Activity >> Make an exact copy of the records below, leaving every image out.

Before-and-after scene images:
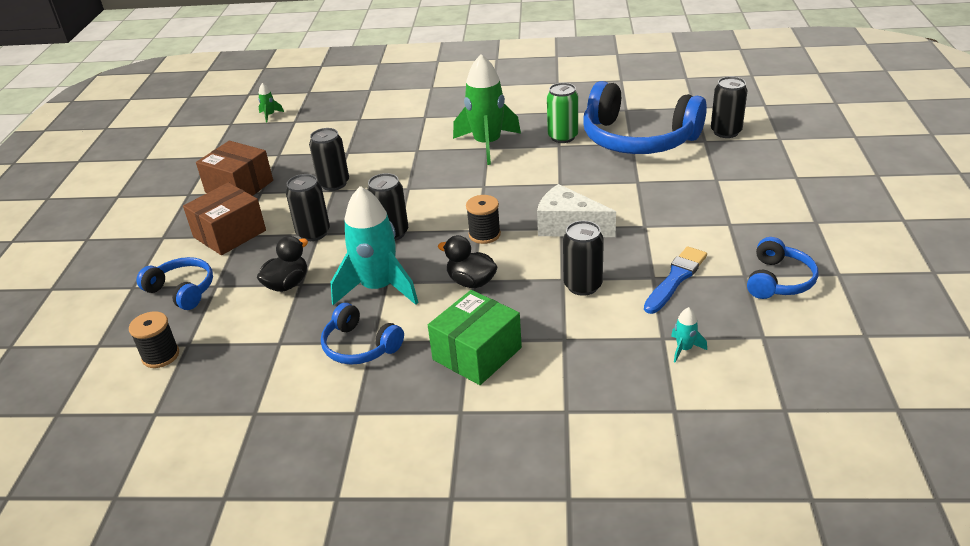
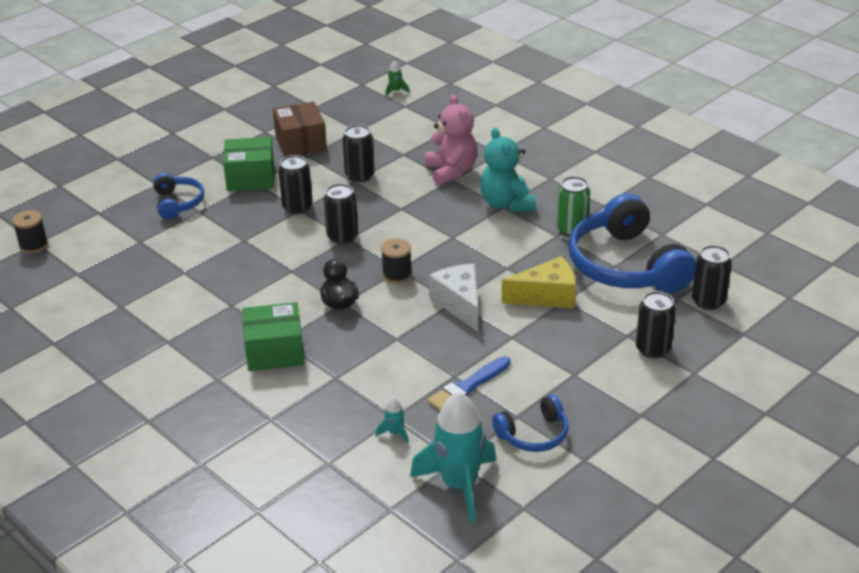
camera: 40 degrees right, 0 degrees up
(161, 355) = (119, 239): black spool -> black spool (33, 245)
(229, 234) = (250, 177): brown box -> green box
(287, 284) = (236, 235): black duck -> none
(360, 346) = (221, 303): blue headphones -> none
(378, 288) = (281, 271): turquoise rocket -> turquoise rocket (459, 485)
(408, 145) = (451, 171): none -> pink teddy bear
(487, 144) = (506, 204): green rocket -> turquoise teddy bear
(583, 286) = (401, 351): black can -> black can (653, 349)
(621, 186) = (547, 296): none -> yellow cheese
(676, 278) = (468, 386): blue brush -> blue brush turned 150 degrees clockwise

Solution to the exercise >>
camera: 40 degrees right, 0 degrees up
(161, 355) = (119, 239): black spool -> black spool (33, 245)
(229, 234) = (250, 177): brown box -> green box
(287, 284) = (236, 235): black duck -> none
(360, 346) = (221, 303): blue headphones -> none
(378, 288) = (281, 271): turquoise rocket -> turquoise rocket (459, 485)
(408, 145) = (451, 171): none -> pink teddy bear
(487, 144) = (506, 204): green rocket -> turquoise teddy bear
(583, 286) = (401, 351): black can -> black can (653, 349)
(621, 186) = (547, 296): none -> yellow cheese
(676, 278) = (468, 386): blue brush -> blue brush turned 150 degrees clockwise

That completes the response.